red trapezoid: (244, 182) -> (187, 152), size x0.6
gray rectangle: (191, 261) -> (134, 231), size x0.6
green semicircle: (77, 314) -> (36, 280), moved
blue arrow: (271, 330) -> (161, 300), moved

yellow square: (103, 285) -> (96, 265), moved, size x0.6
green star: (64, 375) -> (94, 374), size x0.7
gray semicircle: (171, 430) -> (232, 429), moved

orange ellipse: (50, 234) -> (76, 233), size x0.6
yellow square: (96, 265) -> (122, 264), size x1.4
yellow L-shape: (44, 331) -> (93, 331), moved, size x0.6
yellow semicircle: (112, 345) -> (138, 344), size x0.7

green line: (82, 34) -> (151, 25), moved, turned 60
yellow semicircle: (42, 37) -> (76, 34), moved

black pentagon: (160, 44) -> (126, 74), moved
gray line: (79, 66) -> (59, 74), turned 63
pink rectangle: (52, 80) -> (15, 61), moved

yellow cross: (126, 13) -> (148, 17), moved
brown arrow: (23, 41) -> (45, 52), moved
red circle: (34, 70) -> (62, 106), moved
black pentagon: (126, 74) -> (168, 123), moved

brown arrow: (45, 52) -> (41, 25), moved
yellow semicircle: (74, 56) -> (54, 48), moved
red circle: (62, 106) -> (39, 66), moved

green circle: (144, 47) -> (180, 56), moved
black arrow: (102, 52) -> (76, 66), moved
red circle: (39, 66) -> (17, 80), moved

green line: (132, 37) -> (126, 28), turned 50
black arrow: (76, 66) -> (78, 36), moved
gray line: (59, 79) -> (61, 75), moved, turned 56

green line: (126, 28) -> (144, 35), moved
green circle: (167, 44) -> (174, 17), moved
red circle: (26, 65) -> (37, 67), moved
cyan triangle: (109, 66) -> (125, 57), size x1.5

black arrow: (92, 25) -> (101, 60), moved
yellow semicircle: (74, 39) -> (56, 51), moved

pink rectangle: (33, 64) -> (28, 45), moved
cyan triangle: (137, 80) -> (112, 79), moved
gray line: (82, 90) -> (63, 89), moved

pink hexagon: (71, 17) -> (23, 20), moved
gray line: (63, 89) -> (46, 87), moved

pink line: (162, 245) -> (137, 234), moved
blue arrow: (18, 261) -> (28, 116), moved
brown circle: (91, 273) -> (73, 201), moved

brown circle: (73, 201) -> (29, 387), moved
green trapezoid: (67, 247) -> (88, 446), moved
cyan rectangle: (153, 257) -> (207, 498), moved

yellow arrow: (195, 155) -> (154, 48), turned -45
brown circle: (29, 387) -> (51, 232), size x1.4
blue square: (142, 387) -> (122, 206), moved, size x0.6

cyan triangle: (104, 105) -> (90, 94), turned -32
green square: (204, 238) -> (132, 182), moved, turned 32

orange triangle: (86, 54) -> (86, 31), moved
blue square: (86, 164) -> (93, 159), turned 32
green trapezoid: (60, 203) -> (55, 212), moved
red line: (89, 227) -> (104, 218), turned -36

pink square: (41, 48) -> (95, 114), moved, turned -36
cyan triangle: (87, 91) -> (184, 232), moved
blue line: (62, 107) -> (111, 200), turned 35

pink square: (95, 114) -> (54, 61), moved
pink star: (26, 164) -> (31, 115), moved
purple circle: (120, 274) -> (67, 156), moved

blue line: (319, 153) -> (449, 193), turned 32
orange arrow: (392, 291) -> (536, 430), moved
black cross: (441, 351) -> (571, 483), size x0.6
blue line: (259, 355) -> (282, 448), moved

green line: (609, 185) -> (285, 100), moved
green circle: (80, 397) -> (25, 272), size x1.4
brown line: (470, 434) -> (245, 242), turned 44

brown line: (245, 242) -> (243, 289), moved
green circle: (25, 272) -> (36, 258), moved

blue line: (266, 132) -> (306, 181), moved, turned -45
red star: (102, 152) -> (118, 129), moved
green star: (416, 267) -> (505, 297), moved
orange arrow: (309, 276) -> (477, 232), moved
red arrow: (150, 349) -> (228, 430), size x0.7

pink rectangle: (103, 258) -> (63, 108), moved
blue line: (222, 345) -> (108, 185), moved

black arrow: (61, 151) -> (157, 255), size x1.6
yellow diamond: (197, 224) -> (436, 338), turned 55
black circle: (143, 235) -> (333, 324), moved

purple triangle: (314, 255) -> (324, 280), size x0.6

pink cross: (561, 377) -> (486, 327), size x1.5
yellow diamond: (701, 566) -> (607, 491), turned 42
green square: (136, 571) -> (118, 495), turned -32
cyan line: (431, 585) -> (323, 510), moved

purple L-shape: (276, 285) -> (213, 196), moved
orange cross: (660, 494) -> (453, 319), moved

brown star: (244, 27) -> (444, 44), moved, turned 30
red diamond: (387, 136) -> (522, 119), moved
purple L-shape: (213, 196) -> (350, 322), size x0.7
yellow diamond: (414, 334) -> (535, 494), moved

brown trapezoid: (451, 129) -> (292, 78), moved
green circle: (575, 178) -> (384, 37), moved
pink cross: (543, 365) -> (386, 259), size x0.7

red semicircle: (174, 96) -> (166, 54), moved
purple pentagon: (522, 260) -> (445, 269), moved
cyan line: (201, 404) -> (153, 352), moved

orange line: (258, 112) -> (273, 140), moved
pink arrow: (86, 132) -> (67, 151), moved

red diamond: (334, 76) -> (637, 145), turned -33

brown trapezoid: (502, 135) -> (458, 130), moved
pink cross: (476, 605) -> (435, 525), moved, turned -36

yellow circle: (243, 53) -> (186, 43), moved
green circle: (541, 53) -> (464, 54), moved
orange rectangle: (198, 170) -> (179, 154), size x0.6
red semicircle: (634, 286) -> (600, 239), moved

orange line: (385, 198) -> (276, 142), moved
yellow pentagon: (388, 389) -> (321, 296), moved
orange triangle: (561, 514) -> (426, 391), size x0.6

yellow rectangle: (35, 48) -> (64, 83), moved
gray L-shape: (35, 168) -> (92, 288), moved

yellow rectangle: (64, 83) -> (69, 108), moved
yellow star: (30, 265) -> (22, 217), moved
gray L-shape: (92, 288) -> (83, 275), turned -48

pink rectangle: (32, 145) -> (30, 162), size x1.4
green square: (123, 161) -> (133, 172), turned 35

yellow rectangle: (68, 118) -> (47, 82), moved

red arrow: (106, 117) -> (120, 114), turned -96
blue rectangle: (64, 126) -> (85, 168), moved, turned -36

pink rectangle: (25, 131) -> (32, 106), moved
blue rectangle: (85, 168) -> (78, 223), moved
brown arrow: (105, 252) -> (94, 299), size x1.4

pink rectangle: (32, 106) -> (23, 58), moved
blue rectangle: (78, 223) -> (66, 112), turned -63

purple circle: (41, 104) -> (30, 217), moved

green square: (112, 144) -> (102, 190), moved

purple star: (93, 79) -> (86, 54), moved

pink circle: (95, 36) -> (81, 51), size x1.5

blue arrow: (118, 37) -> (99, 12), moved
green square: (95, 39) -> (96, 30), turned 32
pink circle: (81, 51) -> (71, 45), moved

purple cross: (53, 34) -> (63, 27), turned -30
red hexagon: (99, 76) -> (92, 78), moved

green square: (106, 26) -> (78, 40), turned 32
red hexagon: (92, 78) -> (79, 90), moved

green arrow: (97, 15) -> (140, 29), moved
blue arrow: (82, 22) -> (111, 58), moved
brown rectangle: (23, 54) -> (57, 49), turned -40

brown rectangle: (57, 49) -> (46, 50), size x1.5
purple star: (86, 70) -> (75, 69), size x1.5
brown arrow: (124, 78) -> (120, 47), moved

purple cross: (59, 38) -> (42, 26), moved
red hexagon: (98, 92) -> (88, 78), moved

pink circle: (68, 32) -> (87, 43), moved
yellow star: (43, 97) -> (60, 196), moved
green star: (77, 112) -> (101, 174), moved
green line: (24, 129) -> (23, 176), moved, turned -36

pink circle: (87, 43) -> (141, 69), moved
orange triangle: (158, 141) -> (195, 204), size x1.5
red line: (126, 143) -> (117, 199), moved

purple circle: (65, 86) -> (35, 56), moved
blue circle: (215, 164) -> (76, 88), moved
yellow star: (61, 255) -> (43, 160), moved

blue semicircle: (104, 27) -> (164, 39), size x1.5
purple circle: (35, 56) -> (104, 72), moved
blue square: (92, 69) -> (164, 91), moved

- _Exercise directions_: Please transcribe only the lines in the records above running from the line that has "red arrow: (150, 349)" through the line that has "black circle: (143, 235) -> (333, 324), moved", both included, exactly as they appear.

- _Finished exercise_:
red arrow: (150, 349) -> (228, 430), size x0.7

pink rectangle: (103, 258) -> (63, 108), moved
blue line: (222, 345) -> (108, 185), moved

black arrow: (61, 151) -> (157, 255), size x1.6
yellow diamond: (197, 224) -> (436, 338), turned 55
black circle: (143, 235) -> (333, 324), moved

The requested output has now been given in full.